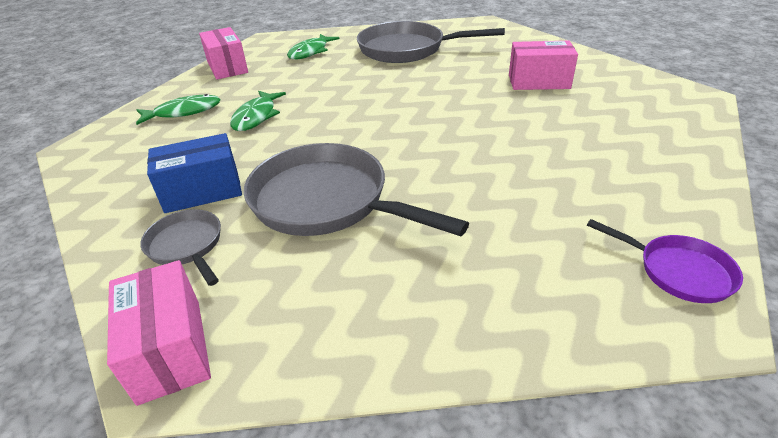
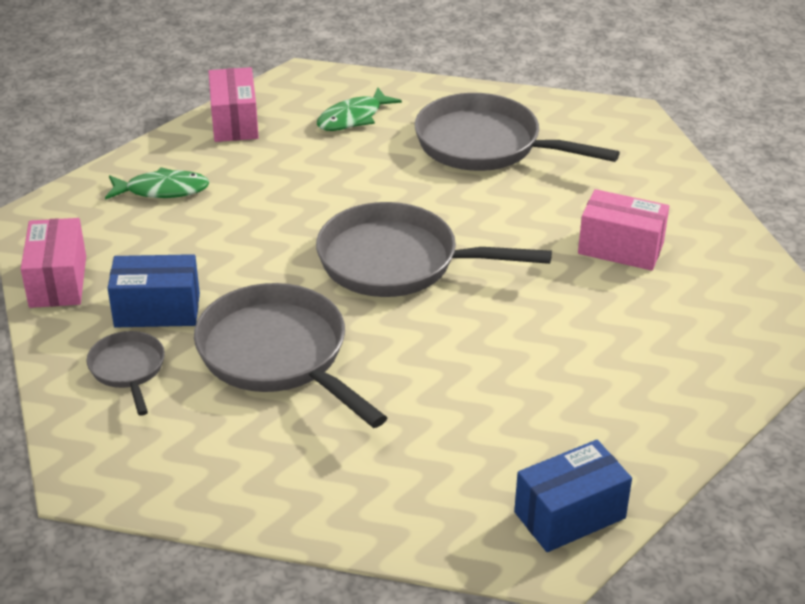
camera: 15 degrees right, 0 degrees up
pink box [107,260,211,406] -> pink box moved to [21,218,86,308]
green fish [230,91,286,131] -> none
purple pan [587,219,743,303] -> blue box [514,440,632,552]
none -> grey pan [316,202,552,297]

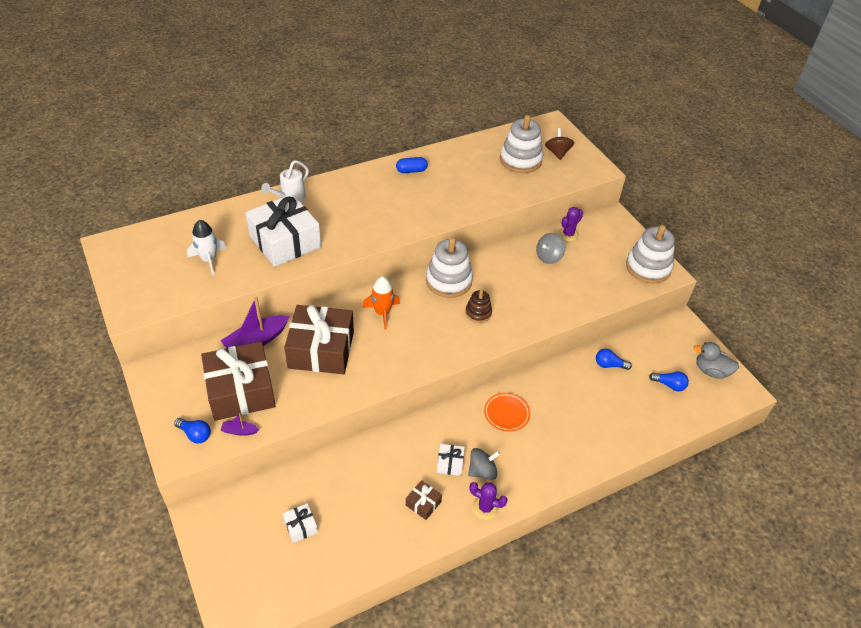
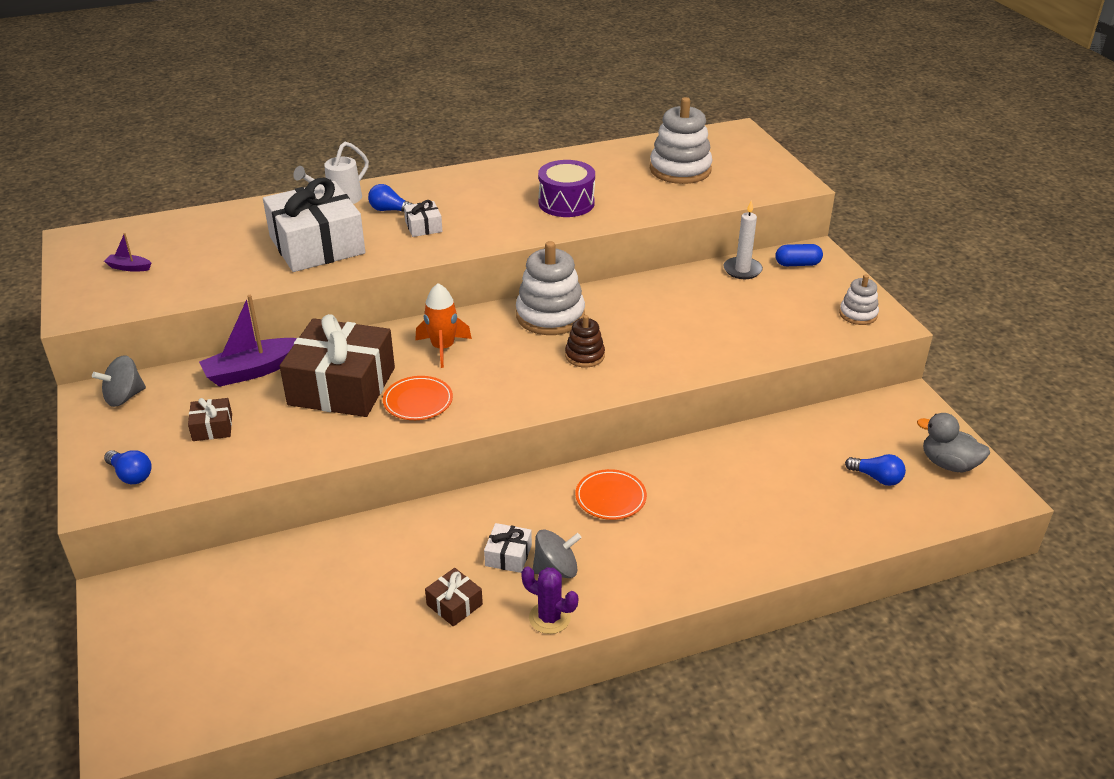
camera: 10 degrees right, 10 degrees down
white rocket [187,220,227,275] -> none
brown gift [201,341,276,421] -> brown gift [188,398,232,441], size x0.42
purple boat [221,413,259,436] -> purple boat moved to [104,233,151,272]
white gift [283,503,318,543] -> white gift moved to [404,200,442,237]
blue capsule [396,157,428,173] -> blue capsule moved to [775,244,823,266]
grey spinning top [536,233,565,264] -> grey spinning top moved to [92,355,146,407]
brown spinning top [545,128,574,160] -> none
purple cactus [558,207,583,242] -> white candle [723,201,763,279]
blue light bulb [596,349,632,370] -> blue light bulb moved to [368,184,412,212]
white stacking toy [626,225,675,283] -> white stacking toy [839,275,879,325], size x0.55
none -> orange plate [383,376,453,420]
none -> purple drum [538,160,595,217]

* * *

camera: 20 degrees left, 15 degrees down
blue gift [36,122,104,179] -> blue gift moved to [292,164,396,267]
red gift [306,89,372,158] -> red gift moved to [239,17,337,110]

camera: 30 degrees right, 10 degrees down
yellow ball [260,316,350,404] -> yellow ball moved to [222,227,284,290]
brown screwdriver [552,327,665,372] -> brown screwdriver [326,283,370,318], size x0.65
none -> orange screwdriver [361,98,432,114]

--

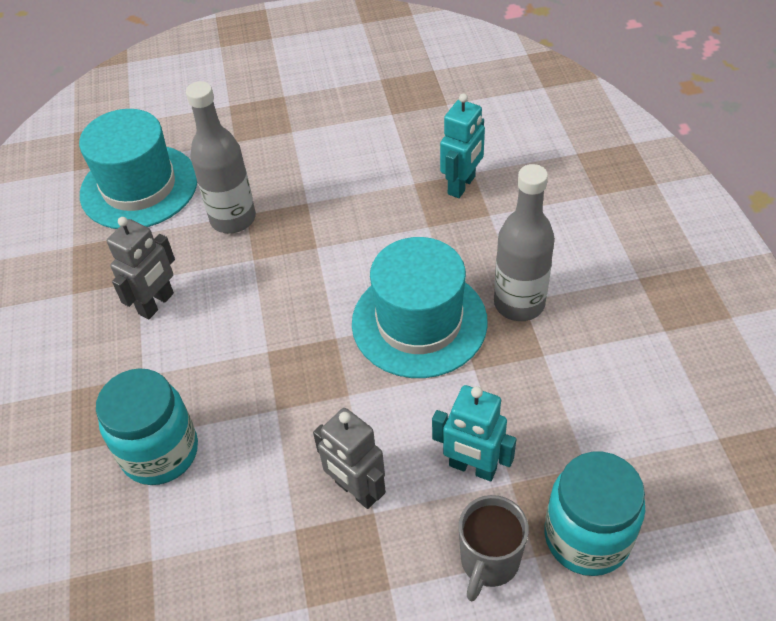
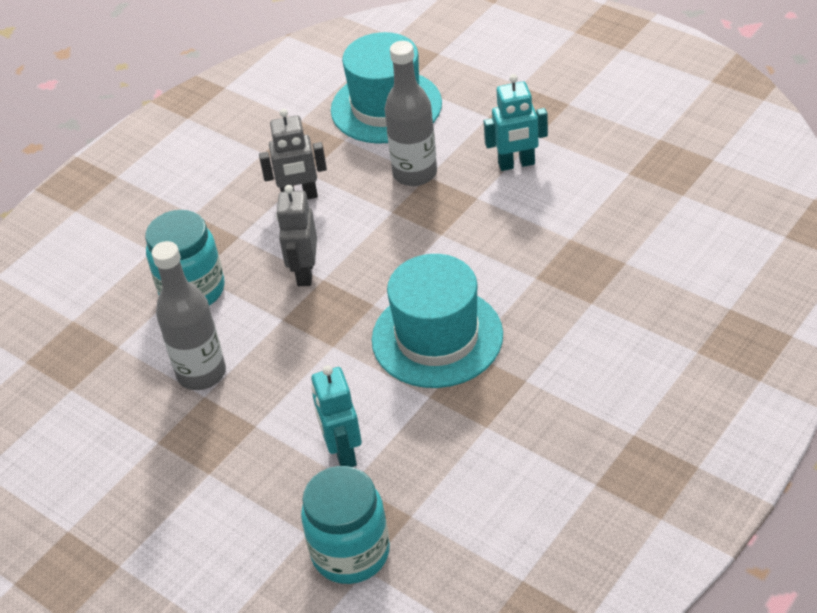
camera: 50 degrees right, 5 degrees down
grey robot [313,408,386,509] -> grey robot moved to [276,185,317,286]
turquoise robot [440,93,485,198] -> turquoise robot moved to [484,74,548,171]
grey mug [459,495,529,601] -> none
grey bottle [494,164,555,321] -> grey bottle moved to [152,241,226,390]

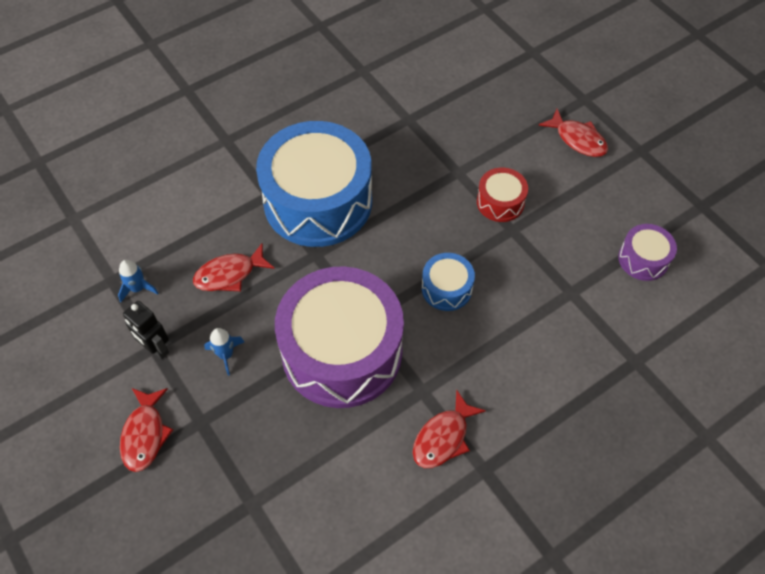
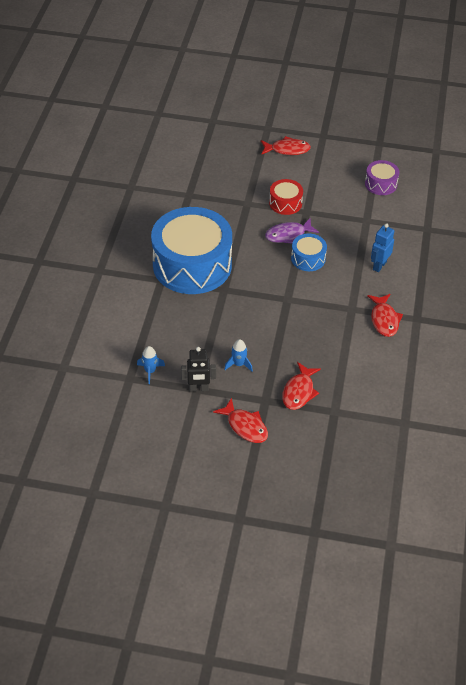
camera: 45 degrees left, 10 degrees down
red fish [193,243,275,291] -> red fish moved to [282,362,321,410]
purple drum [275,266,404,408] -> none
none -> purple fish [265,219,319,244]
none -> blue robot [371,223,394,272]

**TASK PROMPT:** Please copy the lines above exactly, starting at the line that holds "camera: 15 degrees right, 0 degrees up" and ending at the line that holds "purple boat [221,413,259,436]"; include both, but no pictures.

**REPLY TO THE EXERCISE:**
camera: 15 degrees right, 0 degrees up
pink box [107,260,211,406] -> pink box moved to [21,218,86,308]
green fish [230,91,286,131] -> none
purple pan [587,219,743,303] -> blue box [514,440,632,552]
none -> grey pan [316,202,552,297]

camera: 10 degrees right, 10 degrees down
white rocket [187,220,227,275] -> none
brown gift [201,341,276,421] -> brown gift [188,398,232,441], size x0.42
purple boat [221,413,259,436] -> purple boat moved to [104,233,151,272]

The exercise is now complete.